■ **The problem**
The listing below should be printed again word for word, without any images.

■ **Exercise data**

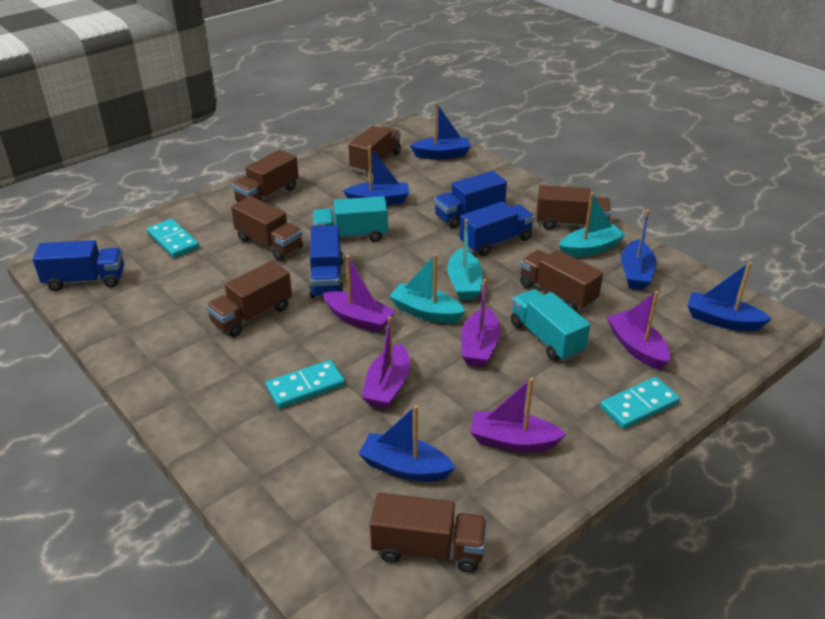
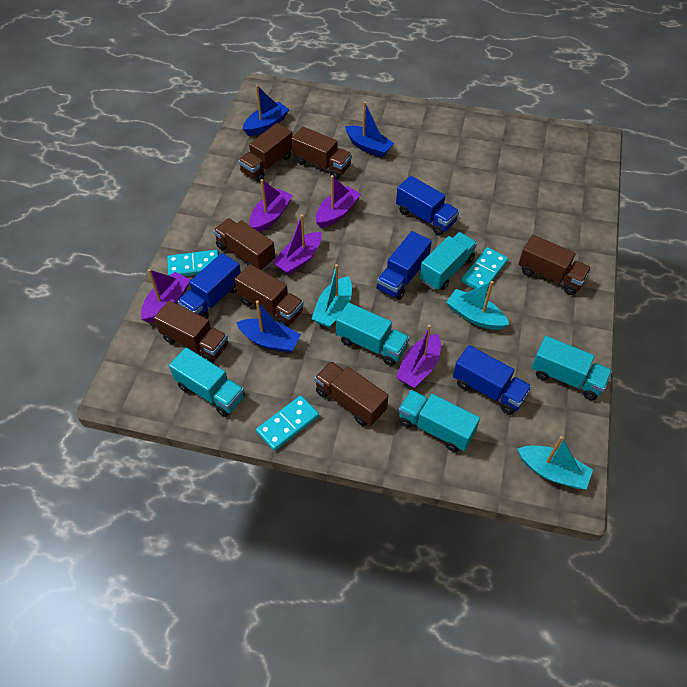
blue boat: 5 -> 3
turquoise truck: 2 -> 5

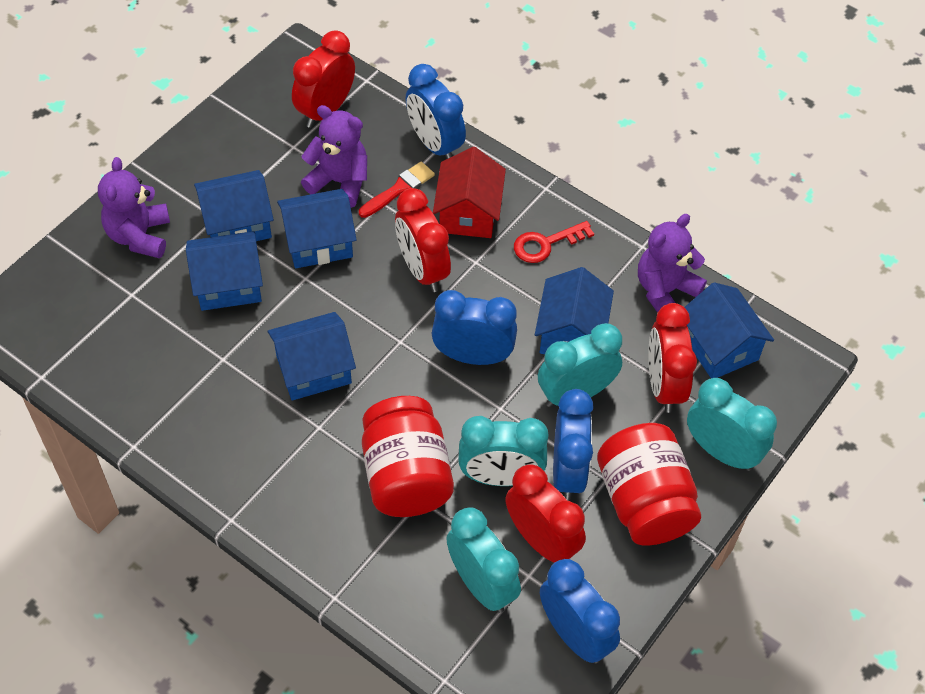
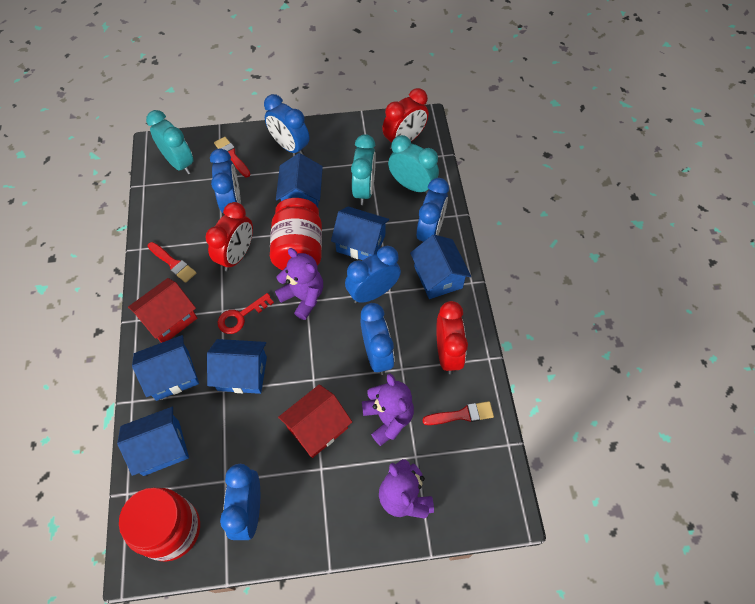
blue clock: 4 -> 6
red brush: 1 -> 3
red clock: 4 -> 3
red house: 1 -> 2
turquoise clock: 4 -> 3

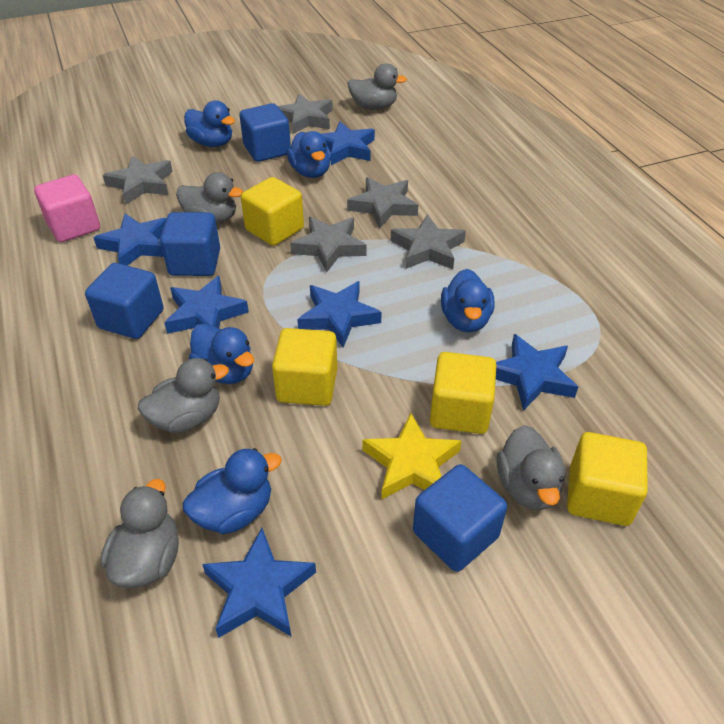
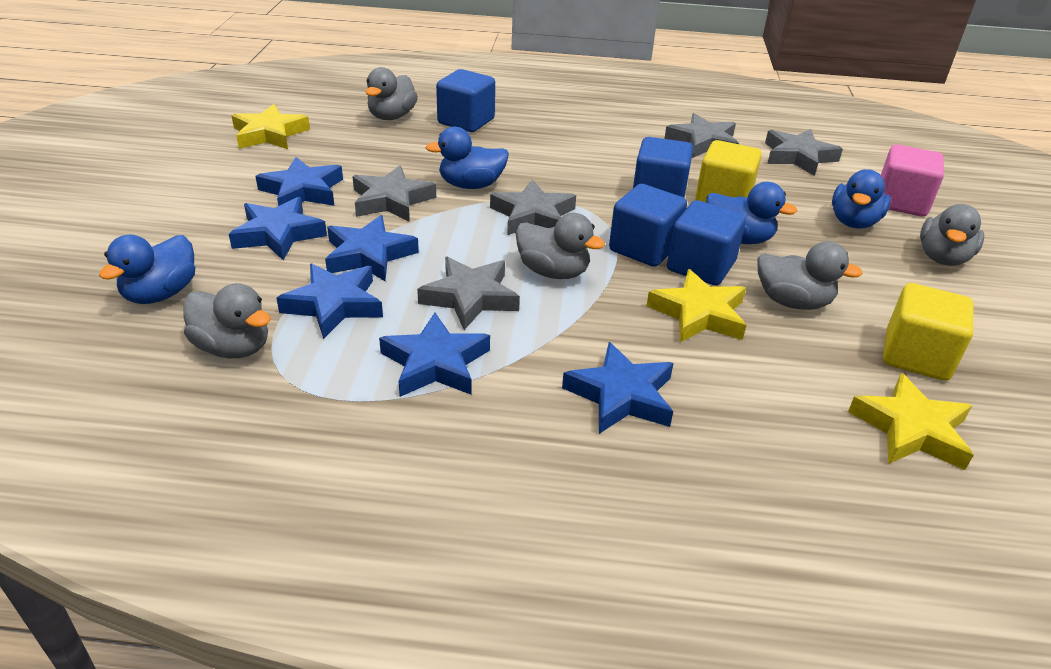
blue duck: 5 -> 4
yellow cube: 4 -> 2
yellow star: 1 -> 3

■ **Exercise result**
blue boat: 5 -> 3
turquoise truck: 2 -> 5

blue clock: 4 -> 6
red brush: 1 -> 3
red clock: 4 -> 3
red house: 1 -> 2
turquoise clock: 4 -> 3

blue duck: 5 -> 4
yellow cube: 4 -> 2
yellow star: 1 -> 3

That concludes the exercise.